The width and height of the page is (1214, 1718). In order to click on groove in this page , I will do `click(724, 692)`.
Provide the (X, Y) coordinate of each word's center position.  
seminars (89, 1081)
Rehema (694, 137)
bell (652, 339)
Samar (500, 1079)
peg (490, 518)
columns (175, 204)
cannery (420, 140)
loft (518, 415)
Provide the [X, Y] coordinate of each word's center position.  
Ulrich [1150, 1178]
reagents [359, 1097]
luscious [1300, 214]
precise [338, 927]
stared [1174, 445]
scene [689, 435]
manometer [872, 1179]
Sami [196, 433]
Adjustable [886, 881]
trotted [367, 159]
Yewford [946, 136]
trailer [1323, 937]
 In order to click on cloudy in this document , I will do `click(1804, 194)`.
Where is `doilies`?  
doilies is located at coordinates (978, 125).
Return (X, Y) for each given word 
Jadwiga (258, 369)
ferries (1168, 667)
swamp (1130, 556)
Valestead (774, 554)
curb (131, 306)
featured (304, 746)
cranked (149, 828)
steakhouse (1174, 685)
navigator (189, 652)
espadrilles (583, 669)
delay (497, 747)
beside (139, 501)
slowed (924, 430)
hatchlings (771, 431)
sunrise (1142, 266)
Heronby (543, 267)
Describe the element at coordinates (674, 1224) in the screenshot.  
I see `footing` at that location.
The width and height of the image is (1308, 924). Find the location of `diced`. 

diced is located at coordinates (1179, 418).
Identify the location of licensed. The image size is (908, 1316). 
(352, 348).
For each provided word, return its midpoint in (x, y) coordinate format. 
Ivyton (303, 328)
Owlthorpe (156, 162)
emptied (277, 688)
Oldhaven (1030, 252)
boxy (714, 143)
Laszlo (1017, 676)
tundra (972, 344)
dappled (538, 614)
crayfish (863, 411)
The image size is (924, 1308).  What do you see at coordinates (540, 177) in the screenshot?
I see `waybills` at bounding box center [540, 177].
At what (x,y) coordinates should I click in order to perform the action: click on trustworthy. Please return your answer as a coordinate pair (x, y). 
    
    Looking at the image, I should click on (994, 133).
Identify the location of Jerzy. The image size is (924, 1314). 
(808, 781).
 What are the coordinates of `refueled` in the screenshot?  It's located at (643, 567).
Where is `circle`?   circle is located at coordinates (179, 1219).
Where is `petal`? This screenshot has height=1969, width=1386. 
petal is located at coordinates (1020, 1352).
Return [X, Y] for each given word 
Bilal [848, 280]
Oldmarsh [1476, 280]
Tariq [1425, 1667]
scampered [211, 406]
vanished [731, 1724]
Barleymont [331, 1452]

:::::

Could you write these lines out again, changing "center position" to "central point" everywhere and keeping everything else the same?

■ SOLUTION FOR THIS PROBLEM
The width and height of the page is (1214, 1718). In order to click on groove in this page , I will do `click(724, 692)`.
Provide the (X, Y) coordinate of each word's central point.  
seminars (89, 1081)
Rehema (694, 137)
bell (652, 339)
Samar (500, 1079)
peg (490, 518)
columns (175, 204)
cannery (420, 140)
loft (518, 415)
Provide the [X, Y] coordinate of each word's central point.  
Ulrich [1150, 1178]
reagents [359, 1097]
luscious [1300, 214]
precise [338, 927]
stared [1174, 445]
scene [689, 435]
manometer [872, 1179]
Sami [196, 433]
Adjustable [886, 881]
trotted [367, 159]
Yewford [946, 136]
trailer [1323, 937]
 In order to click on cloudy in this document , I will do `click(1804, 194)`.
Where is `doilies`?  
doilies is located at coordinates (978, 125).
Return (X, Y) for each given word 
Jadwiga (258, 369)
ferries (1168, 667)
swamp (1130, 556)
Valestead (774, 554)
curb (131, 306)
featured (304, 746)
cranked (149, 828)
steakhouse (1174, 685)
navigator (189, 652)
espadrilles (583, 669)
delay (497, 747)
beside (139, 501)
slowed (924, 430)
hatchlings (771, 431)
sunrise (1142, 266)
Heronby (543, 267)
Describe the element at coordinates (674, 1224) in the screenshot.  
I see `footing` at that location.
The width and height of the image is (1308, 924). Find the location of `diced`. 

diced is located at coordinates (1179, 418).
Identify the location of licensed. The image size is (908, 1316). 
(352, 348).
For each provided word, return its midpoint in (x, y) coordinate format. 
Ivyton (303, 328)
Owlthorpe (156, 162)
emptied (277, 688)
Oldhaven (1030, 252)
boxy (714, 143)
Laszlo (1017, 676)
tundra (972, 344)
dappled (538, 614)
crayfish (863, 411)
The image size is (924, 1308).  What do you see at coordinates (540, 177) in the screenshot?
I see `waybills` at bounding box center [540, 177].
At what (x,y) coordinates should I click in order to perform the action: click on trustworthy. Please return your answer as a coordinate pair (x, y). 
    
    Looking at the image, I should click on (994, 133).
Identify the location of Jerzy. The image size is (924, 1314). 
(808, 781).
 What are the coordinates of `refueled` in the screenshot?  It's located at (643, 567).
Where is `circle`?   circle is located at coordinates (179, 1219).
Where is `petal`? This screenshot has height=1969, width=1386. 
petal is located at coordinates (1020, 1352).
Return [X, Y] for each given word 
Bilal [848, 280]
Oldmarsh [1476, 280]
Tariq [1425, 1667]
scampered [211, 406]
vanished [731, 1724]
Barleymont [331, 1452]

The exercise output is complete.